Your task is to copy the records that follow exactly, minus any images.
___
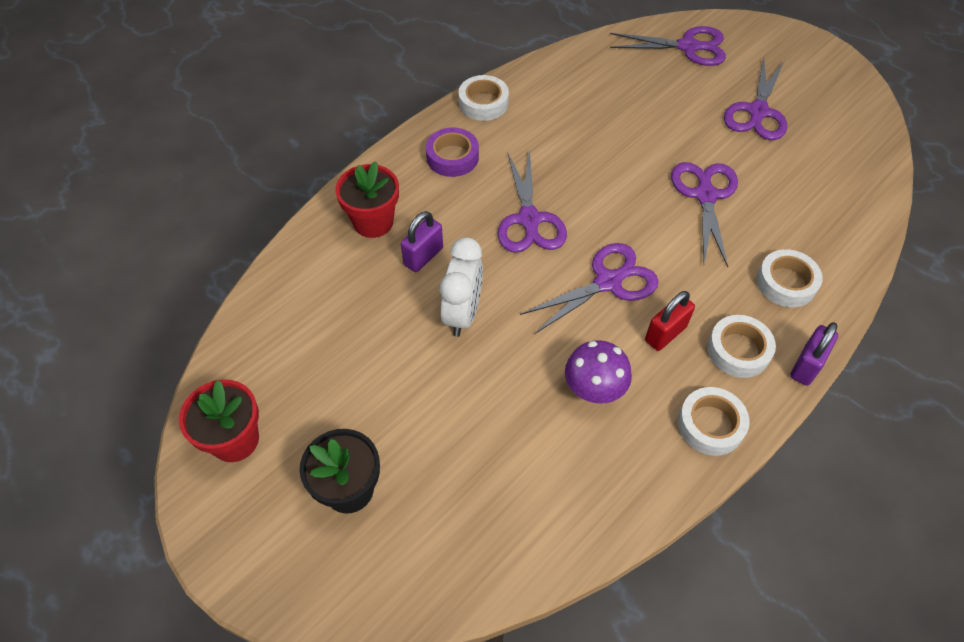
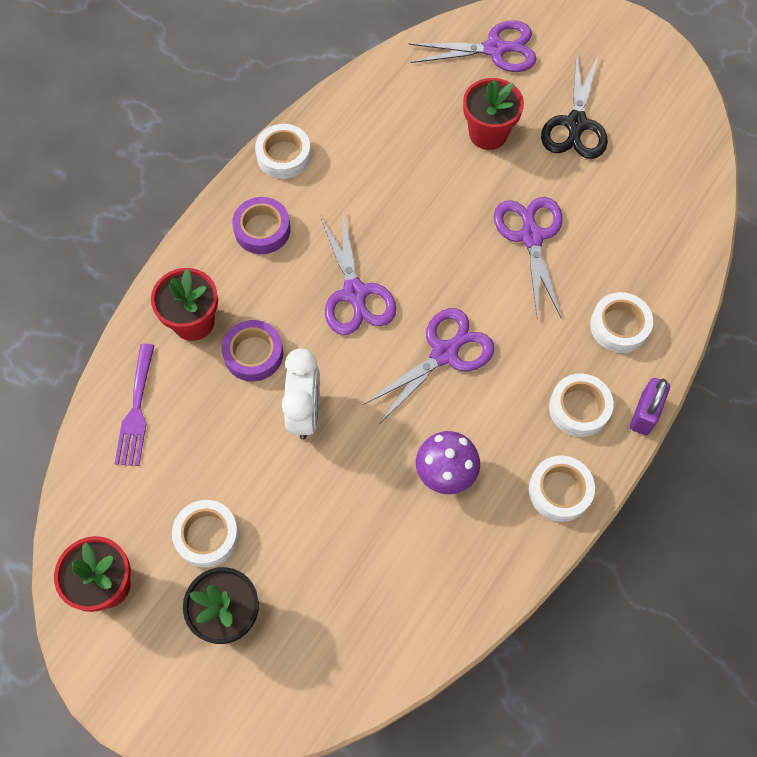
camera: 10 degrees left, 10 degrees up
(302, 288) = (136, 410): none -> purple fork
(344, 410) = (207, 535): none -> white tape
(423, 256) = (253, 354): purple padlock -> purple tape
(665, 334) = (507, 402): red padlock -> none
(674, 109) = (488, 134): none -> red flower pot
(758, 112) = (576, 124): purple scissors -> black scissors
___
#### [Problem solution]
camera: 10 degrees left, 10 degrees up
(302, 288) = (136, 410): none -> purple fork
(344, 410) = (207, 535): none -> white tape
(423, 256) = (253, 354): purple padlock -> purple tape
(665, 334) = (507, 402): red padlock -> none
(674, 109) = (488, 134): none -> red flower pot
(758, 112) = (576, 124): purple scissors -> black scissors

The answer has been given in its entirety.